_Instructions for the task_
Please output the line containing "purple rolling pin: 12 -> 14" and all lines that follow it in the data below, exactly, with no pictures.
________________
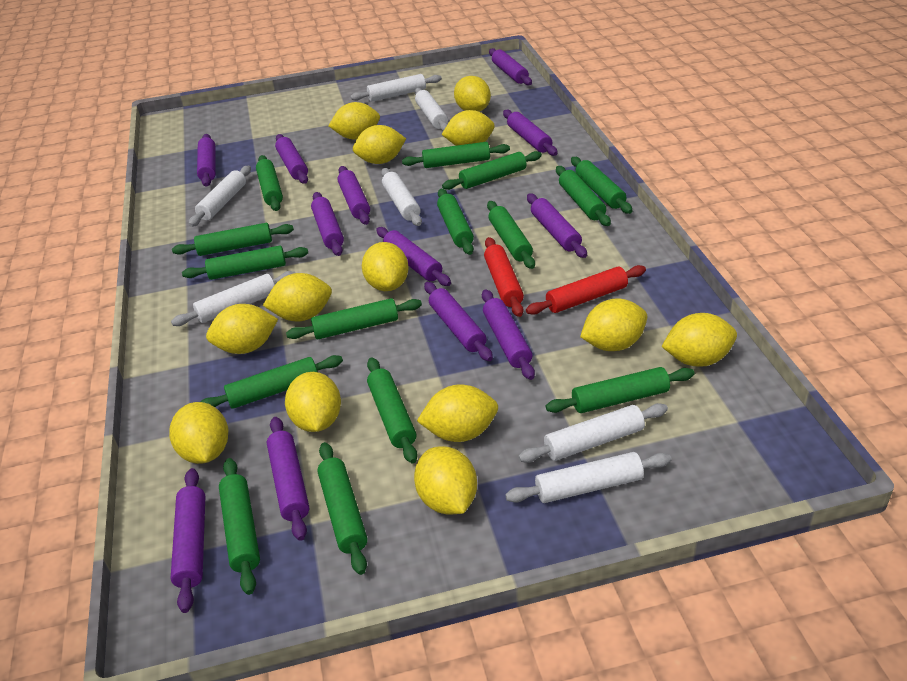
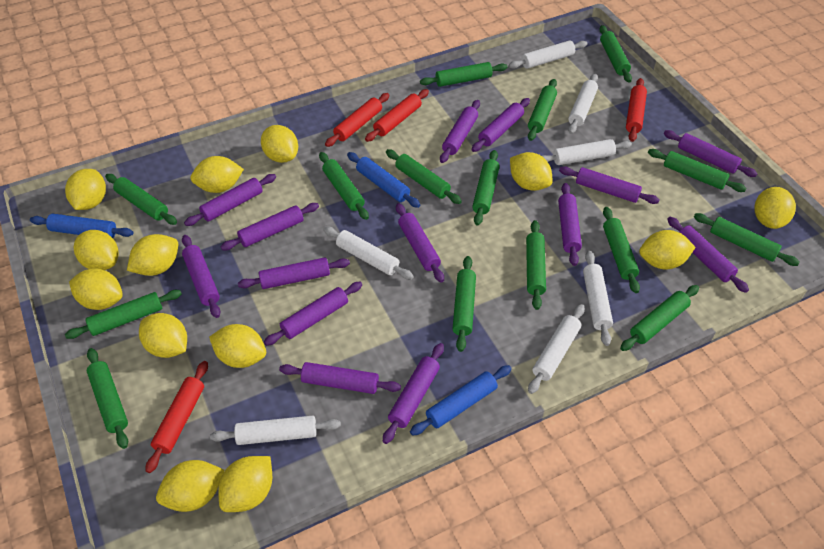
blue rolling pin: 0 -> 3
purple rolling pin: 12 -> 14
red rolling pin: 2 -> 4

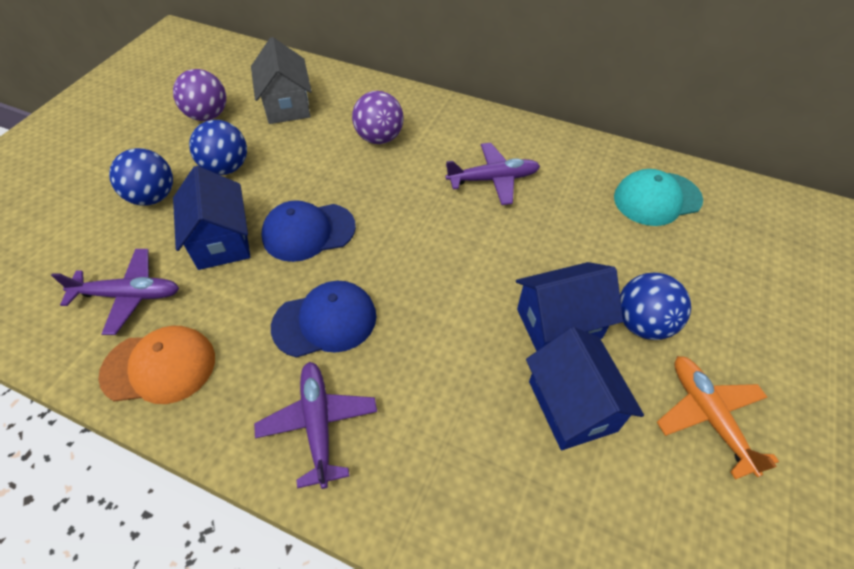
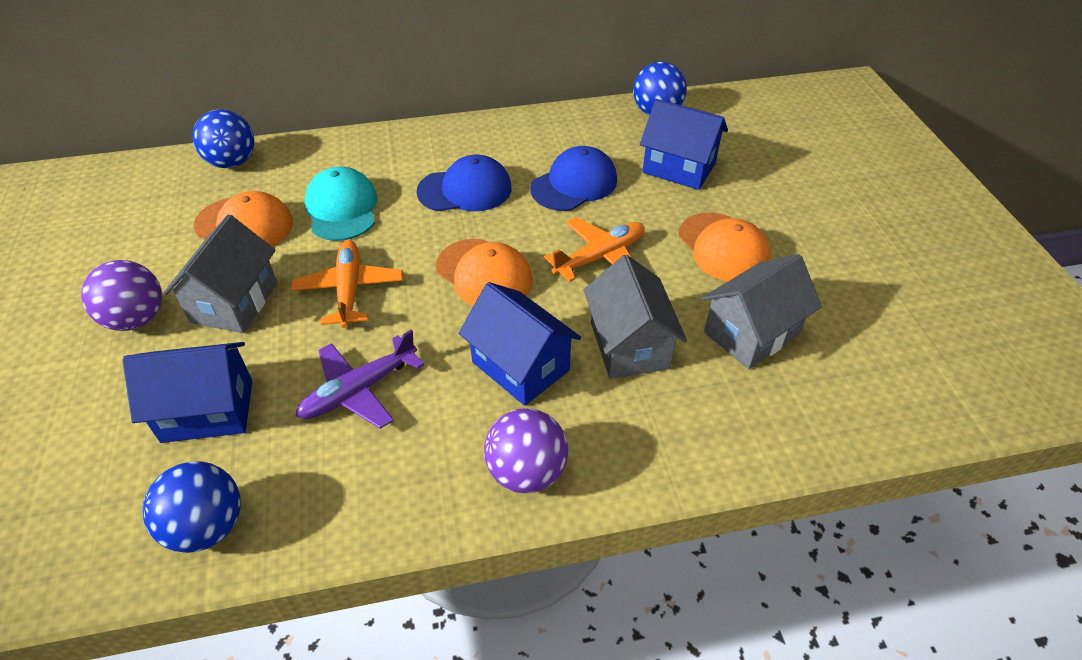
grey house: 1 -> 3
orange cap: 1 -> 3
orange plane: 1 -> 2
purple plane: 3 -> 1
________________
_Task answer_
purple rolling pin: 12 -> 14
red rolling pin: 2 -> 4

grey house: 1 -> 3
orange cap: 1 -> 3
orange plane: 1 -> 2
purple plane: 3 -> 1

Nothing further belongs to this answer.